=== Begin Enclosure ===

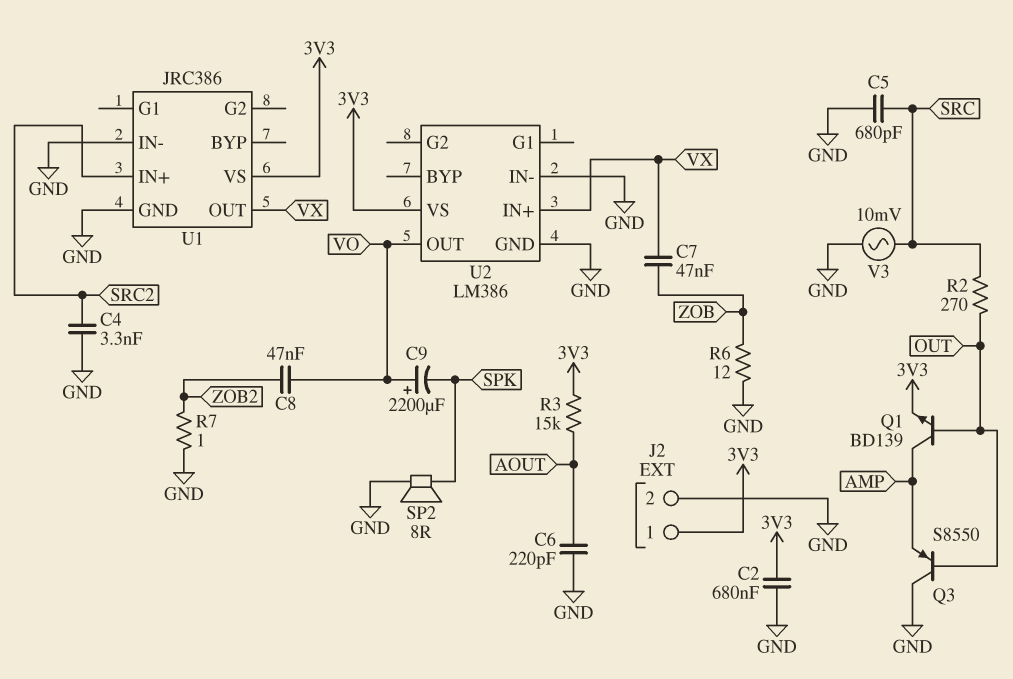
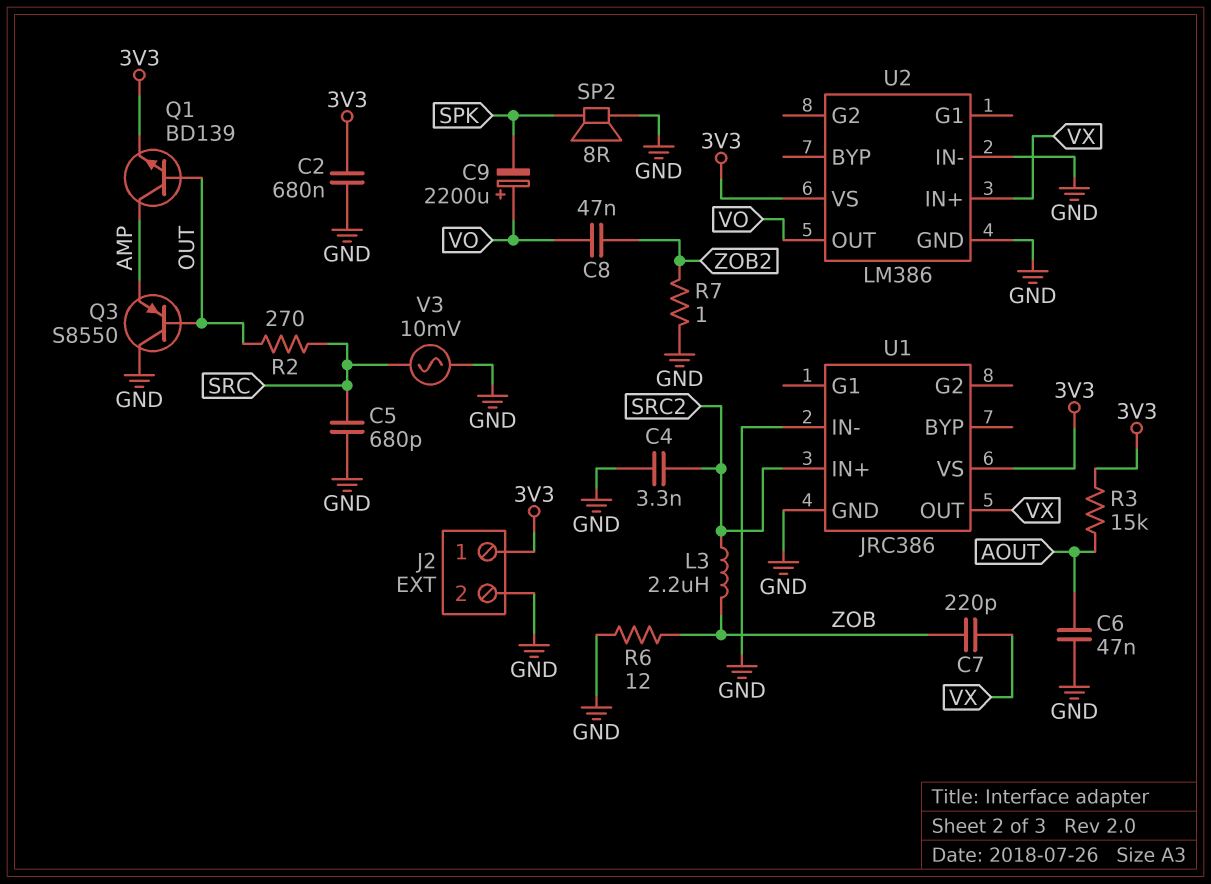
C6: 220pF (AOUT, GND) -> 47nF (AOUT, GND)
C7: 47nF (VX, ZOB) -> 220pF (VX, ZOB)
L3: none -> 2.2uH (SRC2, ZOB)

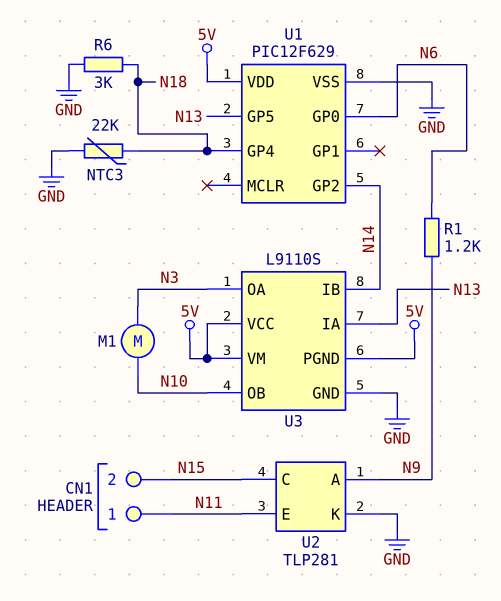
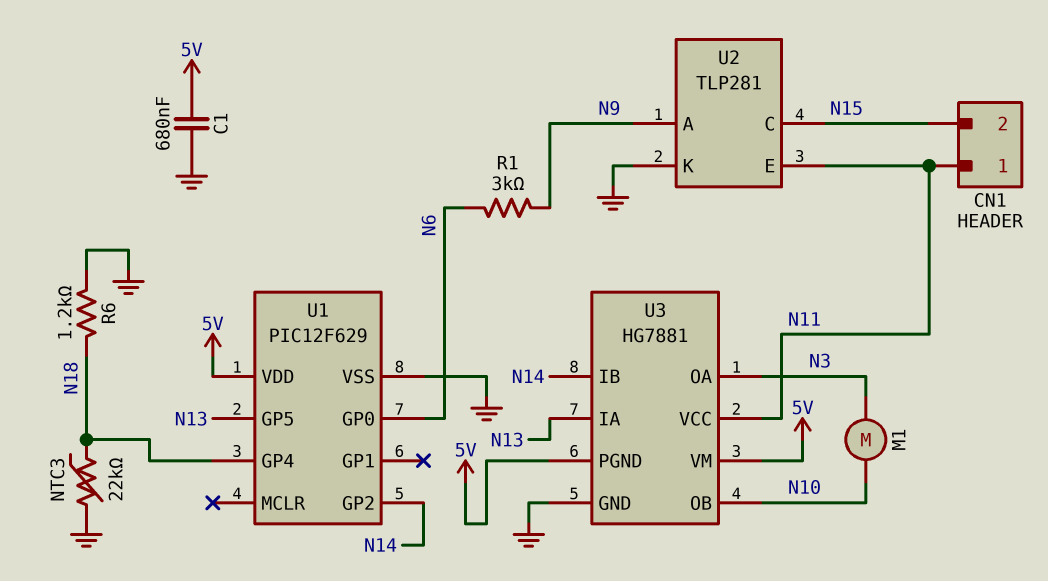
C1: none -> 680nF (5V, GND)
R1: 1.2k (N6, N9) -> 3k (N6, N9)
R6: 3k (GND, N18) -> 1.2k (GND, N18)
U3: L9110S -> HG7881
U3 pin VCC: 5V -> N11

=== End Enclosure ===
=== Begin Enclosure ===

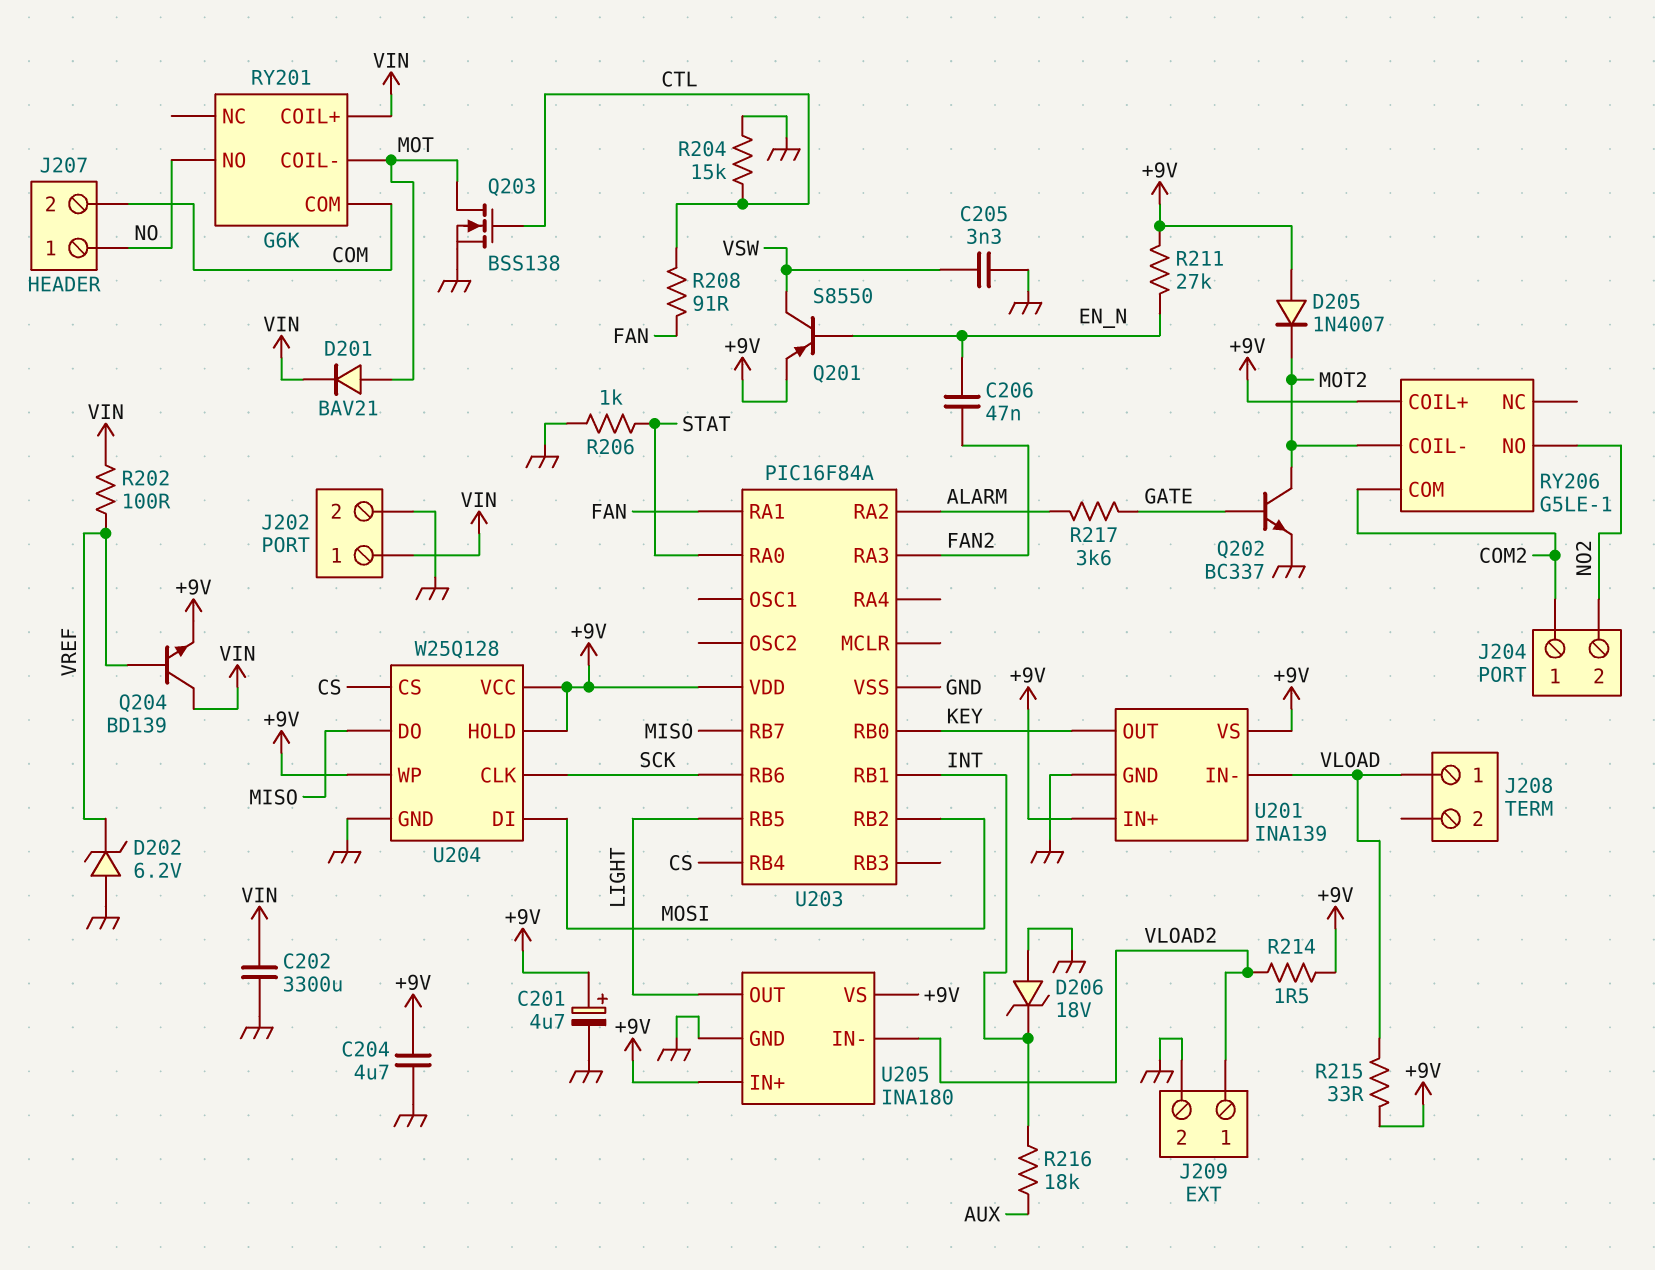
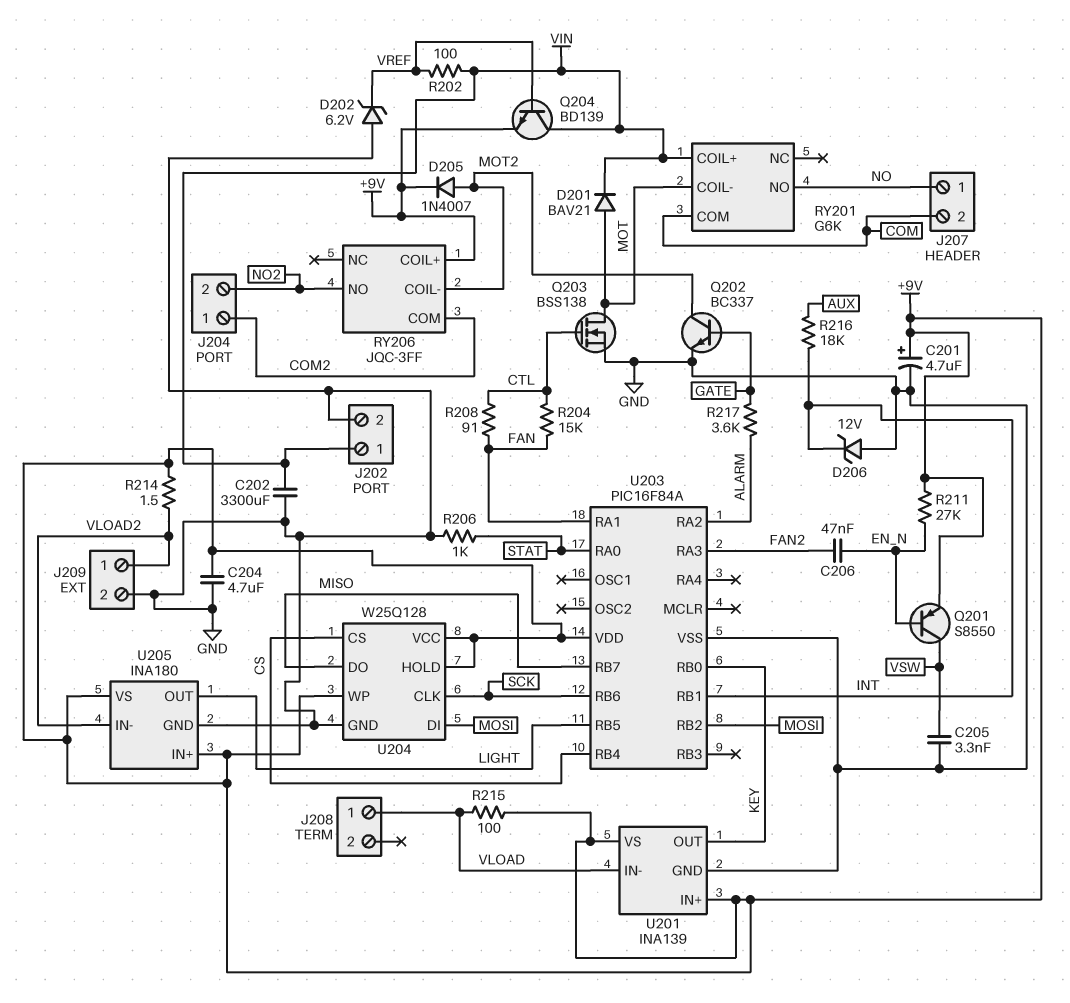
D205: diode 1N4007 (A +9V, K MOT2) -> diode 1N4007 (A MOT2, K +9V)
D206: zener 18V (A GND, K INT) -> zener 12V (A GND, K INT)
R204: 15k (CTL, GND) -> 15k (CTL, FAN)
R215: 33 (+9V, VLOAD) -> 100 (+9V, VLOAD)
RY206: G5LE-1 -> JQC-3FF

=== End Enclosure ===

Above this task is a listing. Restate, word for word and with nothing added, the lines from the one with "R1: 1.2k (N6, N9) -> 3k (N6, N9)" through the one with "U3 pin VCC: 5V -> N11".

◆ **PROBLEM SOLUTION**
R1: 1.2k (N6, N9) -> 3k (N6, N9)
R6: 3k (GND, N18) -> 1.2k (GND, N18)
U3: L9110S -> HG7881
U3 pin VCC: 5V -> N11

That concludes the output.